++++ Extracted entries
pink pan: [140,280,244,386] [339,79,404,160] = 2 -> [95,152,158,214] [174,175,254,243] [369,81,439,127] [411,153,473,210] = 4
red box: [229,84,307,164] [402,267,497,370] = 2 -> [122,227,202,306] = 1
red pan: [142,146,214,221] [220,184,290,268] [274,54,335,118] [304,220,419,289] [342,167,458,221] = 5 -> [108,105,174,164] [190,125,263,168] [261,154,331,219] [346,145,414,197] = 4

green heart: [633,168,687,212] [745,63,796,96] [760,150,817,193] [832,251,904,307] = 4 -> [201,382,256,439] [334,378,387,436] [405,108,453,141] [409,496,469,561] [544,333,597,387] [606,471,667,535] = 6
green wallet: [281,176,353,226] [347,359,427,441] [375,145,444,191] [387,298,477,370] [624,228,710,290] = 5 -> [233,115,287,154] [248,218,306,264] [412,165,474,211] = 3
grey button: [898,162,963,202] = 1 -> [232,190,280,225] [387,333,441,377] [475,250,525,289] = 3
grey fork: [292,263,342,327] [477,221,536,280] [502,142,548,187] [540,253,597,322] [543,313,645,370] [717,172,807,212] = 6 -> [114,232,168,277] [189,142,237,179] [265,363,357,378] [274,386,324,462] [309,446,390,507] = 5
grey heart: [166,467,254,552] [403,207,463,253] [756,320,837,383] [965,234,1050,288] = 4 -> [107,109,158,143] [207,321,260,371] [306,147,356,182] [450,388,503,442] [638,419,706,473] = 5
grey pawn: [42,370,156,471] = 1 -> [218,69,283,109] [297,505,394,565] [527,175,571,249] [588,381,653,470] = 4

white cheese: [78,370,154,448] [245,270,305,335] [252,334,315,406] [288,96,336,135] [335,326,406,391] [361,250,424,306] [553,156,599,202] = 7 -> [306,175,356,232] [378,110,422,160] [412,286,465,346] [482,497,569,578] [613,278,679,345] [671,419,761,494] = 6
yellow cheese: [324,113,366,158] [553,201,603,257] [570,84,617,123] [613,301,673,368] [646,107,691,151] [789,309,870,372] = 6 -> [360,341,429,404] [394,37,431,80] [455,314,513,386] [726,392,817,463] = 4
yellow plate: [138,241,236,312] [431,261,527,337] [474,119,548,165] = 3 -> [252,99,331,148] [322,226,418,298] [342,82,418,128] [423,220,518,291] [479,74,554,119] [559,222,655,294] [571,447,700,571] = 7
++++++++
Only those lines of the entries above that run from the line containing "white cheese: [78,370,154,448]" to the line containing "yellow cheese: [324,113,366,158]", both included, should be transcribed exactly.

• _Output for this task_
white cheese: [78,370,154,448] [245,270,305,335] [252,334,315,406] [288,96,336,135] [335,326,406,391] [361,250,424,306] [553,156,599,202] = 7 -> [306,175,356,232] [378,110,422,160] [412,286,465,346] [482,497,569,578] [613,278,679,345] [671,419,761,494] = 6
yellow cheese: [324,113,366,158] [553,201,603,257] [570,84,617,123] [613,301,673,368] [646,107,691,151] [789,309,870,372] = 6 -> [360,341,429,404] [394,37,431,80] [455,314,513,386] [726,392,817,463] = 4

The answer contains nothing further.